Which lines of the listing below contain the word "plate"? Return them.

**EXERCISE DATA**
******************************

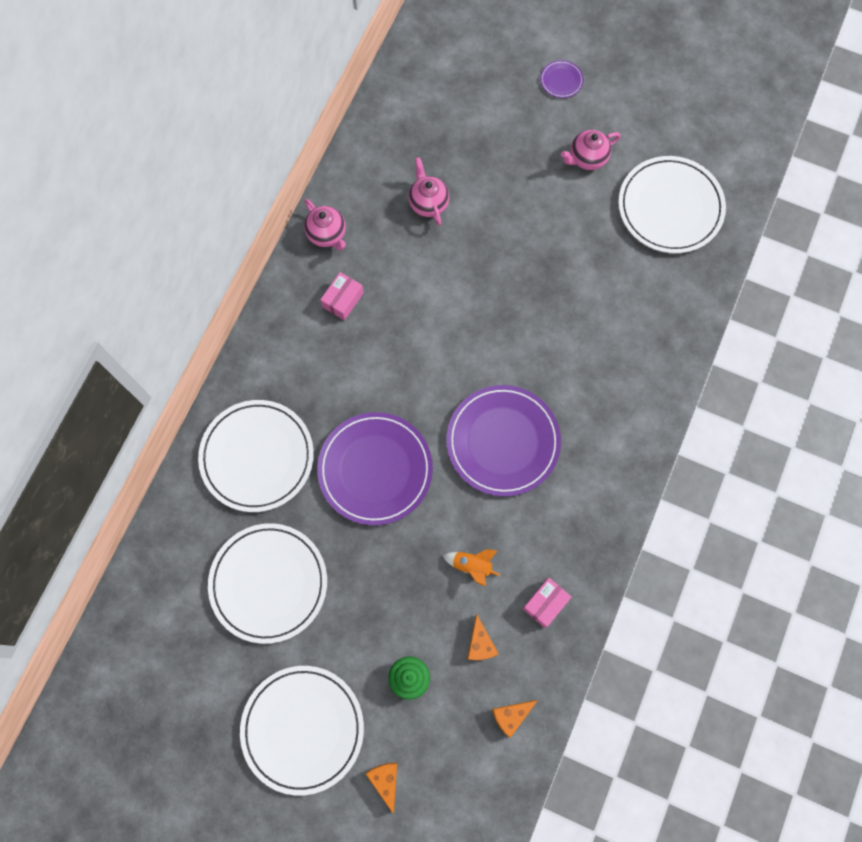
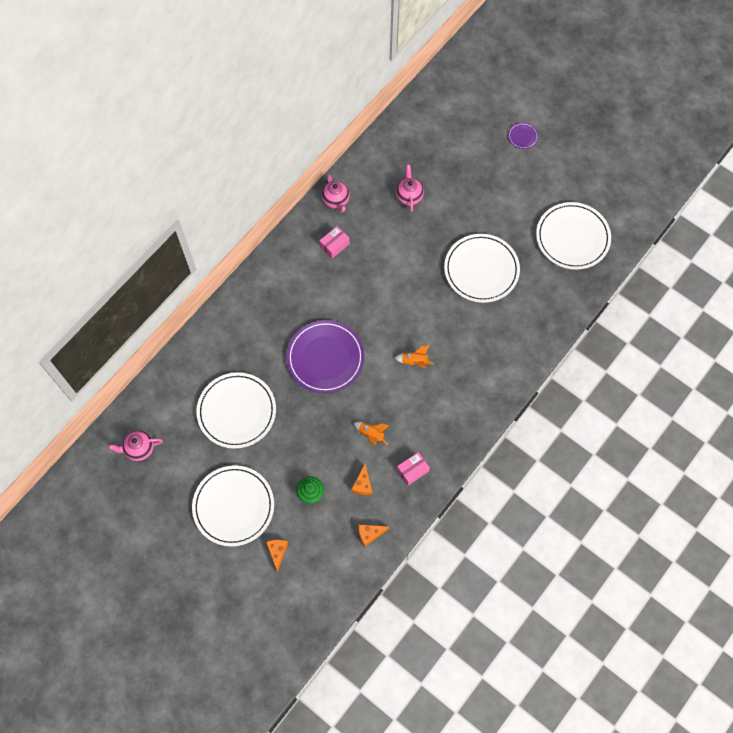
camera: 15 degrees right, 5 degrees down
(257, 457) = (251, 331): white plate -> white plate (481, 270)
(503, 441) = (414, 361): purple plate -> orange rocket
(587, 158) = (525, 192): pink teapot -> pink teapot (139, 449)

******************************

**EXERCISE RESULT**
(257, 457) = (251, 331): white plate -> white plate (481, 270)
(503, 441) = (414, 361): purple plate -> orange rocket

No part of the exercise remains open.